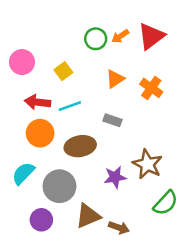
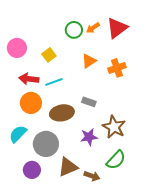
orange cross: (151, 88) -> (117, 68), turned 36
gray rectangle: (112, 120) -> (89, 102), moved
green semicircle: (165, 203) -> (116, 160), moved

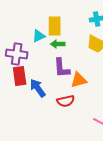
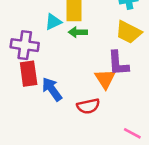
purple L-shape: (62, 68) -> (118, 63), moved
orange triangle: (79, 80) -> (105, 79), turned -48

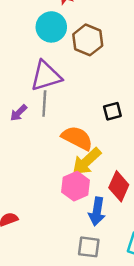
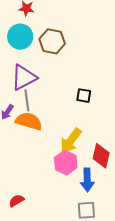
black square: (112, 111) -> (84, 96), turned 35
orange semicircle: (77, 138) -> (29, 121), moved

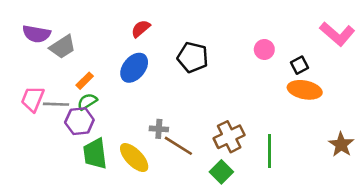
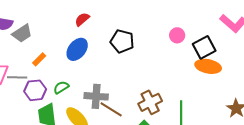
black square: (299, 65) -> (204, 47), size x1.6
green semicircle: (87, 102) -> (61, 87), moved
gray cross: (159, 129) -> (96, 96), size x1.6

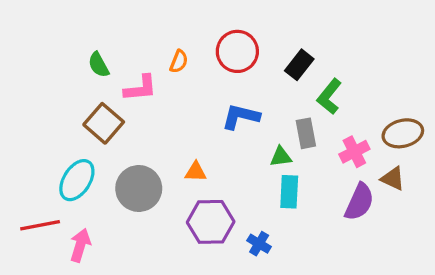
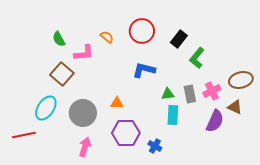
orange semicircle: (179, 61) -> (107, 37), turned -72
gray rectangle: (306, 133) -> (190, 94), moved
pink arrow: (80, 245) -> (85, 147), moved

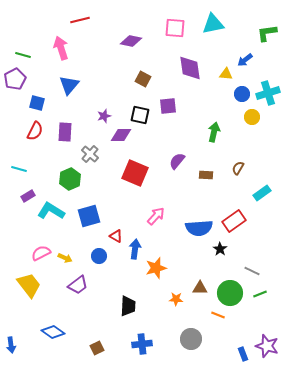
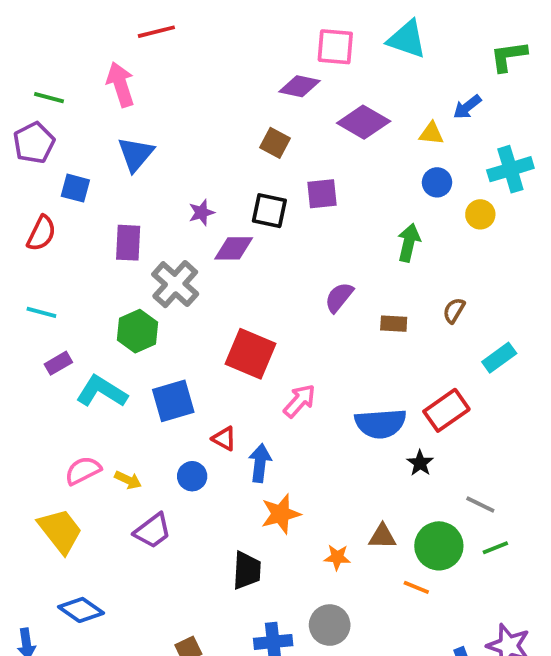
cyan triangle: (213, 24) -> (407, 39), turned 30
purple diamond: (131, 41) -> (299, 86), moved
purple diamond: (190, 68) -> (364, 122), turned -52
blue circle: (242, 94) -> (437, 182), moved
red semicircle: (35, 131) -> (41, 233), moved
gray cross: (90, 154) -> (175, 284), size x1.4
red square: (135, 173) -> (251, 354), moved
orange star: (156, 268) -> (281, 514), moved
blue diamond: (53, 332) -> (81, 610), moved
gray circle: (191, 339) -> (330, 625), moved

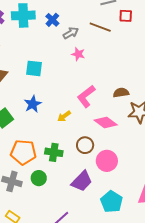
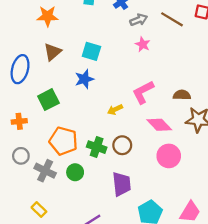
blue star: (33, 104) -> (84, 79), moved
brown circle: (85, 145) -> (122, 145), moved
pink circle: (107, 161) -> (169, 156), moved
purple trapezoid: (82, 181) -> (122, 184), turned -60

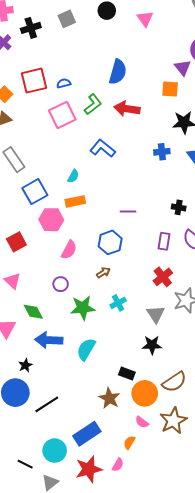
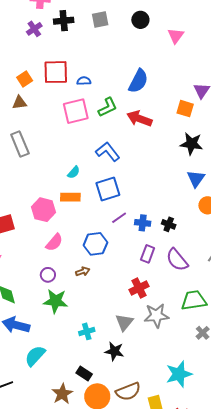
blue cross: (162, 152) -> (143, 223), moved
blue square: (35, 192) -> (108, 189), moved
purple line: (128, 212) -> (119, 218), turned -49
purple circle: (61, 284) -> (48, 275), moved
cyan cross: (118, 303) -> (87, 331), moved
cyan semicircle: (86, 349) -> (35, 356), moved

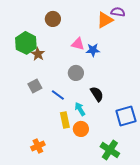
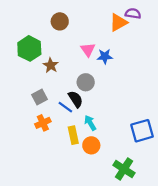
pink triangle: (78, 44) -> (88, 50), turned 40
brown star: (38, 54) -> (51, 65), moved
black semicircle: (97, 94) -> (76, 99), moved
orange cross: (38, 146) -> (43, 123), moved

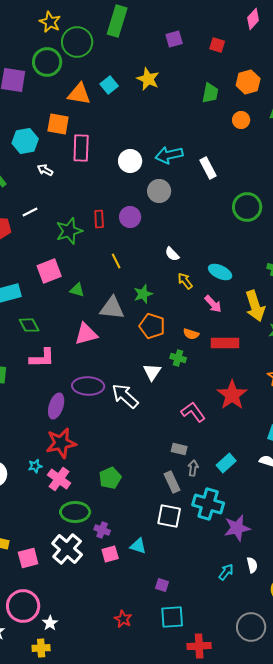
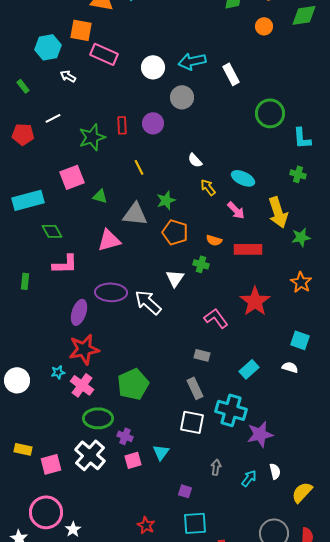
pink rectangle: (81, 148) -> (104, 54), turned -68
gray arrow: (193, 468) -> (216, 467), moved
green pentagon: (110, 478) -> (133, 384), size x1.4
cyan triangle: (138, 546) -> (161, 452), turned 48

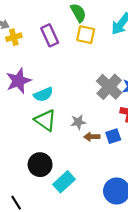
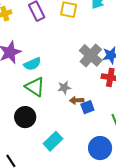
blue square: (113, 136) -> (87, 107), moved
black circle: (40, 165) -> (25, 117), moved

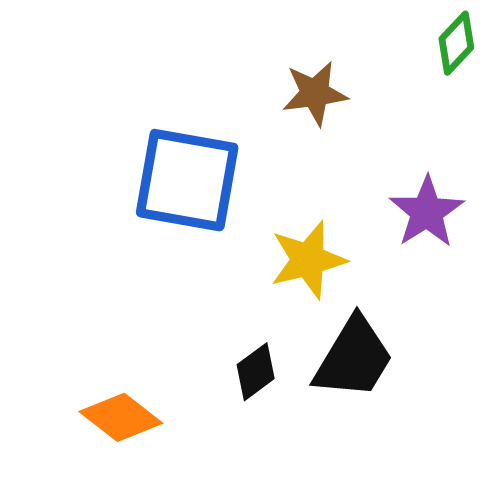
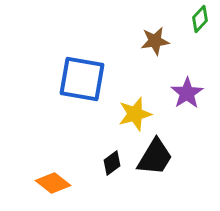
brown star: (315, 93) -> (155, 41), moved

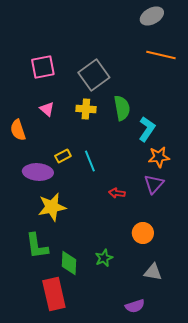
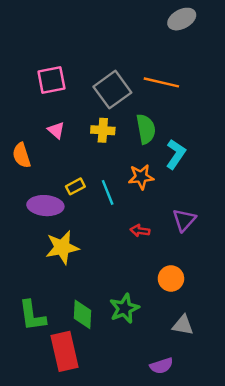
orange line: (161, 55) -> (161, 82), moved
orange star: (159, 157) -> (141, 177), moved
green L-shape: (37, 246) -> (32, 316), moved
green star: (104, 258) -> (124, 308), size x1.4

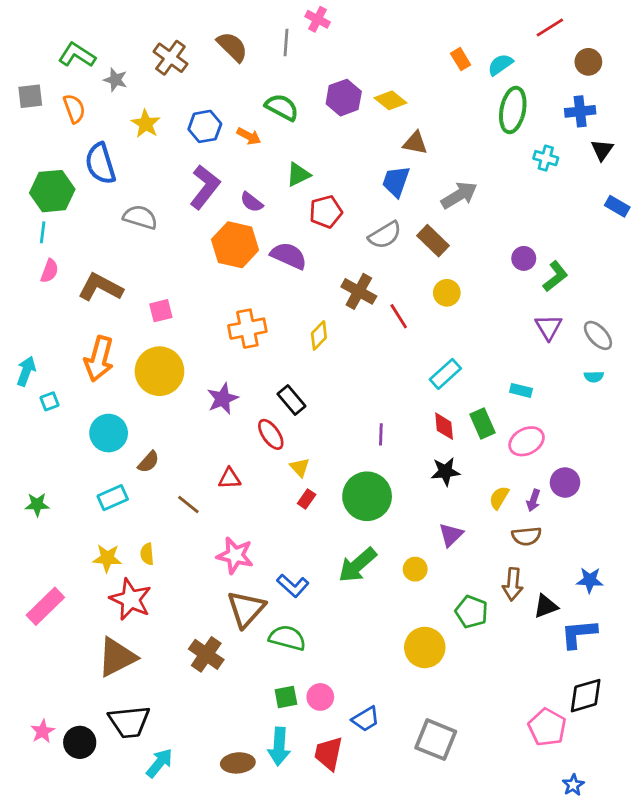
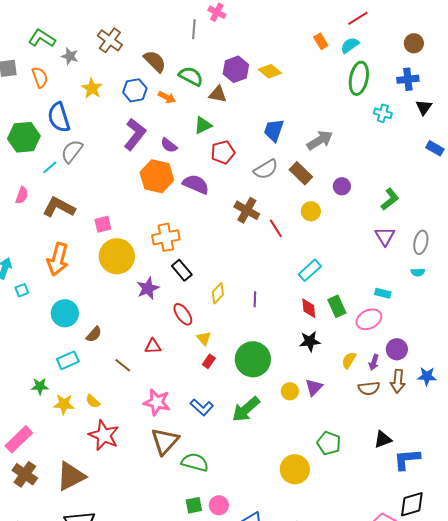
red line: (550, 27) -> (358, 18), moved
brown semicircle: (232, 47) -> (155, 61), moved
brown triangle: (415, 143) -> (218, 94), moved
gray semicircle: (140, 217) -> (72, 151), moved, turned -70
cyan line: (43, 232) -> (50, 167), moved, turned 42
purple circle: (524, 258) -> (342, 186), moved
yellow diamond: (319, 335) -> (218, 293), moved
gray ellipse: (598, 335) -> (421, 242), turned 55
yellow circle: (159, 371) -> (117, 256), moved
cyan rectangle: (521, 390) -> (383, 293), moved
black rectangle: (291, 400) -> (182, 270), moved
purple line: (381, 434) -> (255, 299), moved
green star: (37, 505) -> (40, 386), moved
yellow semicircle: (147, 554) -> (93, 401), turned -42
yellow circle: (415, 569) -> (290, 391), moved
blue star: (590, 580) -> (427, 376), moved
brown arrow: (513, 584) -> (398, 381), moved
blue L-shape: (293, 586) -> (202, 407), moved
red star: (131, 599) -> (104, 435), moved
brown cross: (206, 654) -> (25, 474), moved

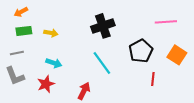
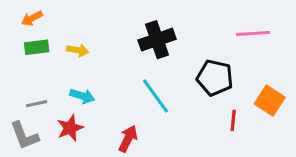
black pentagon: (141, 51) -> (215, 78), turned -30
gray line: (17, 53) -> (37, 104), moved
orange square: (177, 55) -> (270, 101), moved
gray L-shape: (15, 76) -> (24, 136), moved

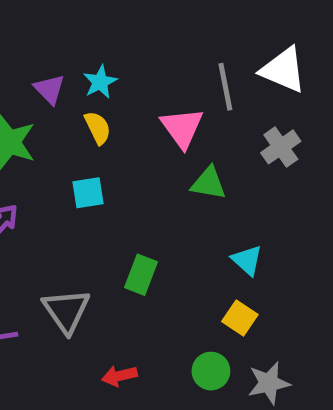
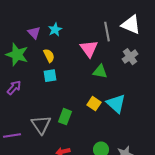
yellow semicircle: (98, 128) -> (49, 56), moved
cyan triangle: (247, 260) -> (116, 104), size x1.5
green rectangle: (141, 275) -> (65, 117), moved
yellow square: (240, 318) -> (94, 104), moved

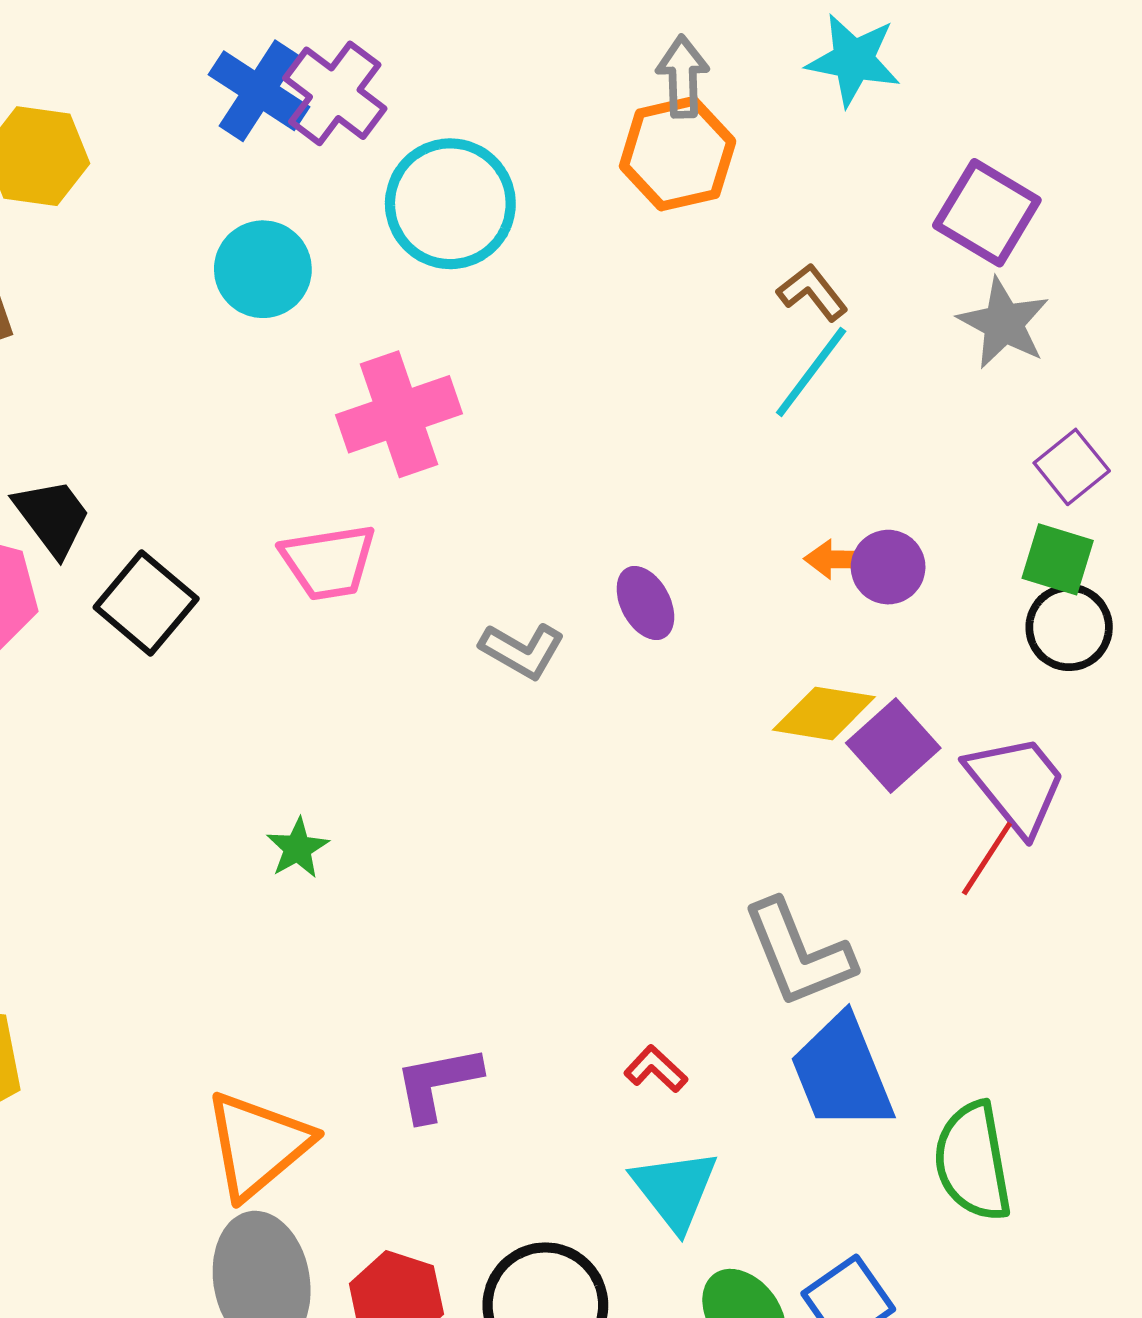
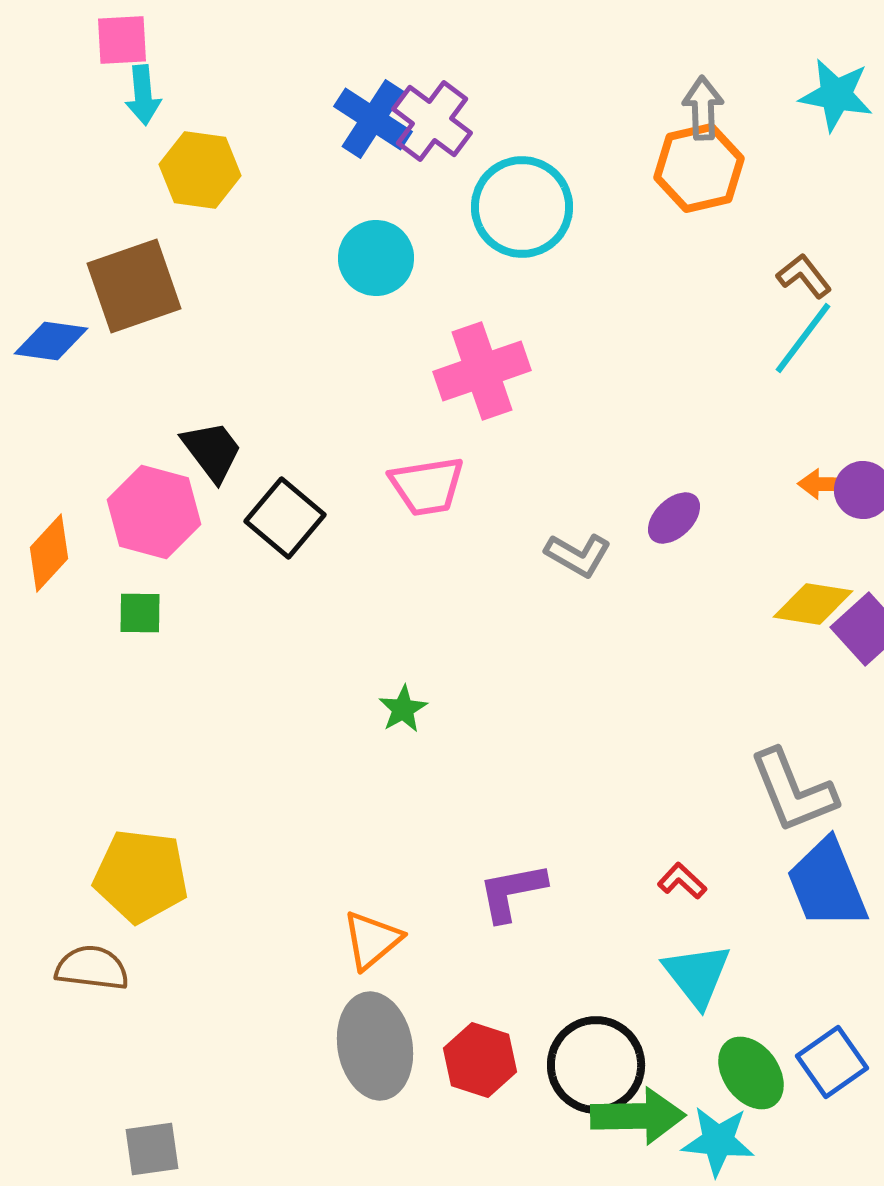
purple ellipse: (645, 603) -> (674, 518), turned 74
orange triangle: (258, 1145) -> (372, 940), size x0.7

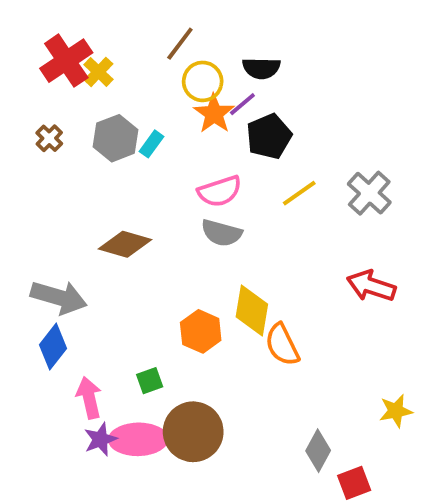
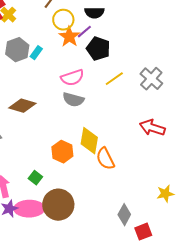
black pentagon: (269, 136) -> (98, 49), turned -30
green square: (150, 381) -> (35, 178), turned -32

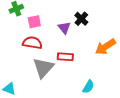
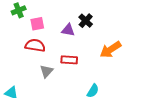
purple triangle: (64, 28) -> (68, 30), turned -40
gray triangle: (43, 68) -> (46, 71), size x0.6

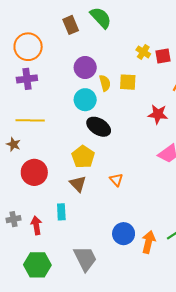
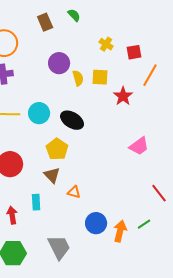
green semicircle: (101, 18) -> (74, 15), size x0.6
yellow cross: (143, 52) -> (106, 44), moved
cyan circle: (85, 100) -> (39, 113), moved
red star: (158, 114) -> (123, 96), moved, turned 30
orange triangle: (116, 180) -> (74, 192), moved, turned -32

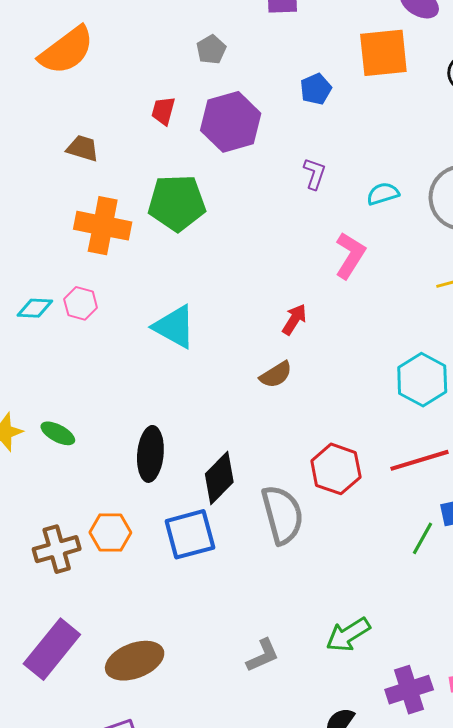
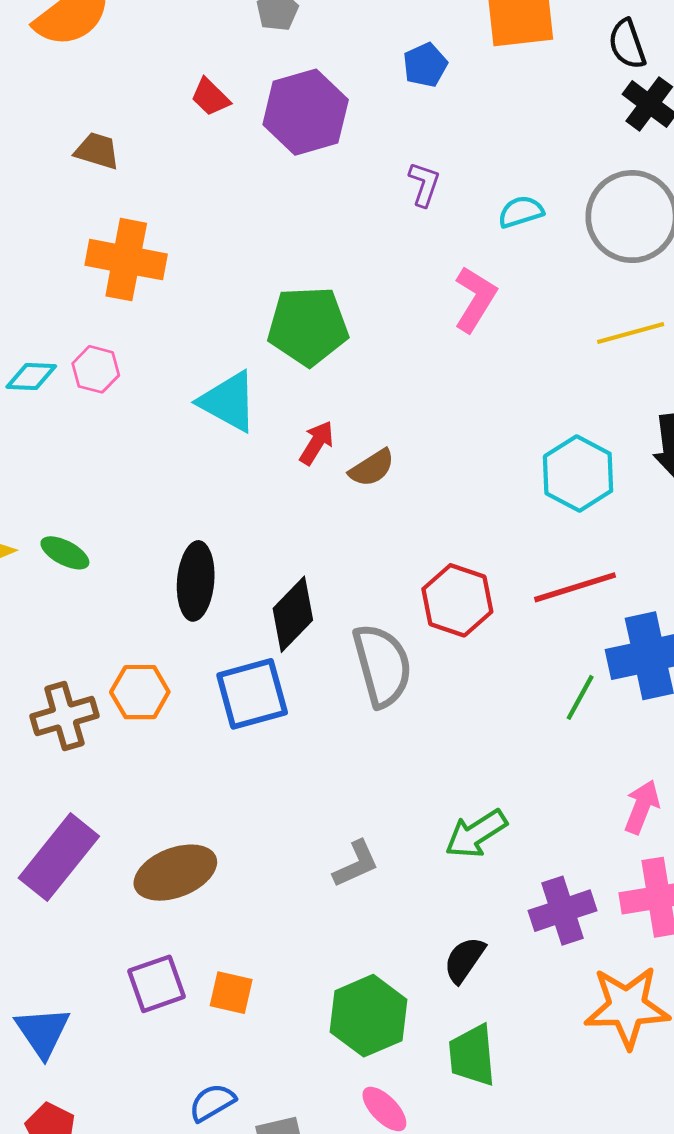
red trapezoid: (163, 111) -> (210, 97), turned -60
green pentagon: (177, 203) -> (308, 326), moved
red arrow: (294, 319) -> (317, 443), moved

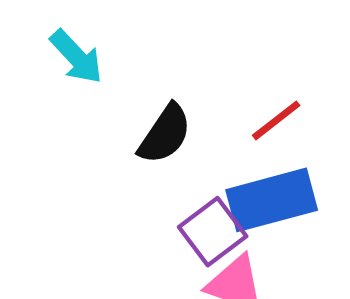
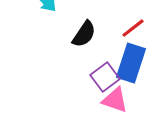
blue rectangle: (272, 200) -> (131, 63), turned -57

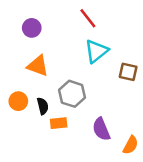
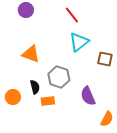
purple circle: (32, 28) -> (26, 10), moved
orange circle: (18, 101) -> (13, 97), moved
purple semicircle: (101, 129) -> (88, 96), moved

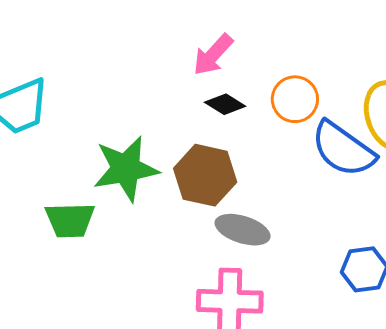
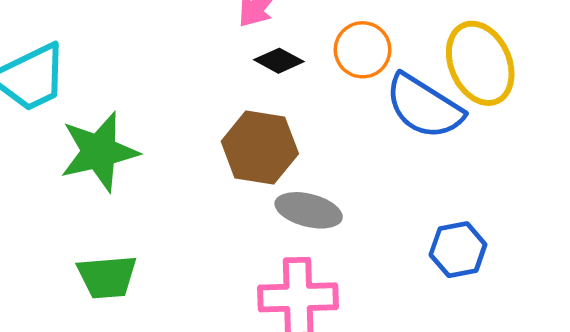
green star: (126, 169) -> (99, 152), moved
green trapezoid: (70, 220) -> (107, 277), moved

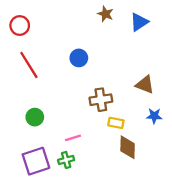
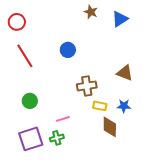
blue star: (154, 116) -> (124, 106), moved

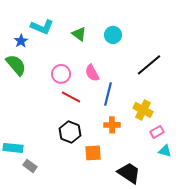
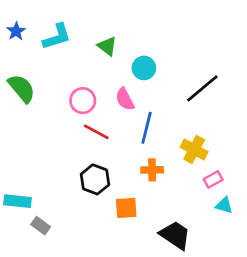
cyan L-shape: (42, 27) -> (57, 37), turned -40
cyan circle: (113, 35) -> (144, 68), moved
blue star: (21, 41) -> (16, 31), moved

________

THE PROBLEM
Your answer must be the lines from the one with "cyan circle: (113, 35) -> (144, 68), moved" through the last line of the data, repeated exactly and with nothing else.

RESPONSE BELOW
cyan circle: (113, 35) -> (144, 68), moved
blue star: (21, 41) -> (16, 31), moved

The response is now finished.